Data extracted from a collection
_ _ _ _ _ _ _
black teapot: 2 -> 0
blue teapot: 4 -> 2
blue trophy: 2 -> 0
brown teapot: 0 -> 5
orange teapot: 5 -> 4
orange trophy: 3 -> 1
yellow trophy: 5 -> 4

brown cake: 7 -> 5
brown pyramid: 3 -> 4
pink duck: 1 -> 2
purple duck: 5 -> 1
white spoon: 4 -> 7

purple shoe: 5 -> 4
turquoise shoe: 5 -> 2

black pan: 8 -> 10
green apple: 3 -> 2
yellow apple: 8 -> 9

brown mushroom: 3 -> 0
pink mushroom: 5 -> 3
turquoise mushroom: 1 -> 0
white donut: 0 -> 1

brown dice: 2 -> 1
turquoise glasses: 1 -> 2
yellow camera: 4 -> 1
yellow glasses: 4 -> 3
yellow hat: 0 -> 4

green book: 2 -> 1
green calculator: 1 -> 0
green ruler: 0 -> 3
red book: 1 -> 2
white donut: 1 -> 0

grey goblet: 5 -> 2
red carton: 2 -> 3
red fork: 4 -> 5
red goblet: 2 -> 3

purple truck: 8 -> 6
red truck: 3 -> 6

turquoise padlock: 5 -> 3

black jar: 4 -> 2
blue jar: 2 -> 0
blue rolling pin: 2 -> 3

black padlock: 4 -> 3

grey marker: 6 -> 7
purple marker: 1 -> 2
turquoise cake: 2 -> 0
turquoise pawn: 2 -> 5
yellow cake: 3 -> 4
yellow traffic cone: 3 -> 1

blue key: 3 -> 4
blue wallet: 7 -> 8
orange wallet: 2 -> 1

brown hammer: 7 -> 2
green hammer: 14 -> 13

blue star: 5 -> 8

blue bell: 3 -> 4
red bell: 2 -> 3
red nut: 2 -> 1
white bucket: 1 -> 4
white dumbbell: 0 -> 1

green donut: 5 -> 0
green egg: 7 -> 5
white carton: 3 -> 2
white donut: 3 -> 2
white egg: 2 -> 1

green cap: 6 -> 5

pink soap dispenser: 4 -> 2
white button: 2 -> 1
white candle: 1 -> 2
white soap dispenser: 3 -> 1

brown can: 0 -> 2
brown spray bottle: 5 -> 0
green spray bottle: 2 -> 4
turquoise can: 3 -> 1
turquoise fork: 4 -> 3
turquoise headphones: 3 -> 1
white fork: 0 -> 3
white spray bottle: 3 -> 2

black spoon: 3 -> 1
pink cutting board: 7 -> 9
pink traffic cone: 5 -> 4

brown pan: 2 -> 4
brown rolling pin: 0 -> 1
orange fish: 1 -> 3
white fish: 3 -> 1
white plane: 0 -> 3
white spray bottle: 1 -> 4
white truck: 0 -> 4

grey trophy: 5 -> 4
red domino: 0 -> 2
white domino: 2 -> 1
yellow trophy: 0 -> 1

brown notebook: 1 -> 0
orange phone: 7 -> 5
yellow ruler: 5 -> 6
_ _ _ _ _ _ _
→ **TASK REQUIREMENTS**
Please return the lines above that run from the line containing "orange teapot: 5 -> 4" to the line containing "black jar: 4 -> 2", inclusive, exactly and with no other lines.

→ **PROBLEM SOLUTION**
orange teapot: 5 -> 4
orange trophy: 3 -> 1
yellow trophy: 5 -> 4

brown cake: 7 -> 5
brown pyramid: 3 -> 4
pink duck: 1 -> 2
purple duck: 5 -> 1
white spoon: 4 -> 7

purple shoe: 5 -> 4
turquoise shoe: 5 -> 2

black pan: 8 -> 10
green apple: 3 -> 2
yellow apple: 8 -> 9

brown mushroom: 3 -> 0
pink mushroom: 5 -> 3
turquoise mushroom: 1 -> 0
white donut: 0 -> 1

brown dice: 2 -> 1
turquoise glasses: 1 -> 2
yellow camera: 4 -> 1
yellow glasses: 4 -> 3
yellow hat: 0 -> 4

green book: 2 -> 1
green calculator: 1 -> 0
green ruler: 0 -> 3
red book: 1 -> 2
white donut: 1 -> 0

grey goblet: 5 -> 2
red carton: 2 -> 3
red fork: 4 -> 5
red goblet: 2 -> 3

purple truck: 8 -> 6
red truck: 3 -> 6

turquoise padlock: 5 -> 3

black jar: 4 -> 2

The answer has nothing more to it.